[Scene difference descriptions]
::::::::

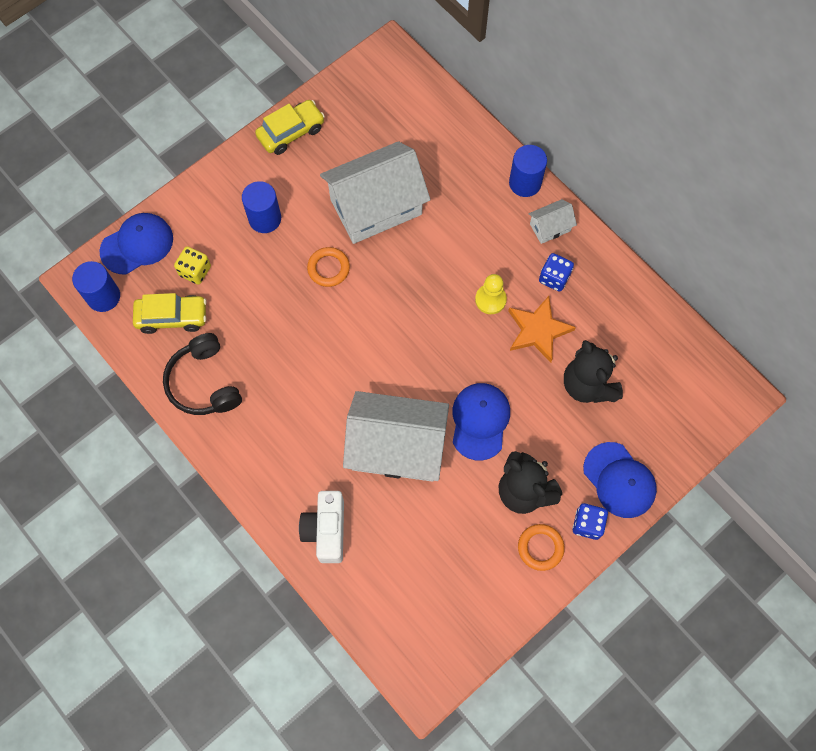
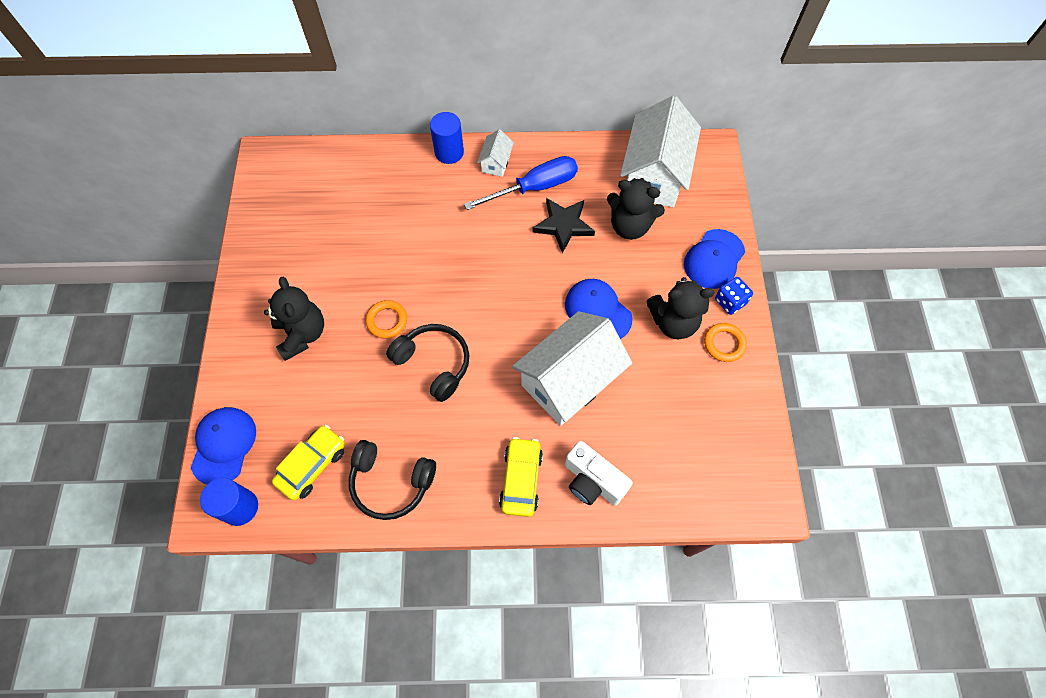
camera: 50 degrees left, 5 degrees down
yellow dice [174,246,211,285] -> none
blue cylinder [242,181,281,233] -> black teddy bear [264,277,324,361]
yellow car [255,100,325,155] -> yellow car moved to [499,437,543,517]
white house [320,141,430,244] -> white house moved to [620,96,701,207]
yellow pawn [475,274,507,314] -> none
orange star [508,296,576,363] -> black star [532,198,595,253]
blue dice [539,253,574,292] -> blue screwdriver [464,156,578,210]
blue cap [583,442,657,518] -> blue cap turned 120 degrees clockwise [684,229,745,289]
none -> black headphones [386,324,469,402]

::::::::

Each line in the data where the string "moved" occurs should be identified and copied.

- EXERCISE RESPONSE:
yellow car [255,100,325,155] -> yellow car moved to [499,437,543,517]
white house [320,141,430,244] -> white house moved to [620,96,701,207]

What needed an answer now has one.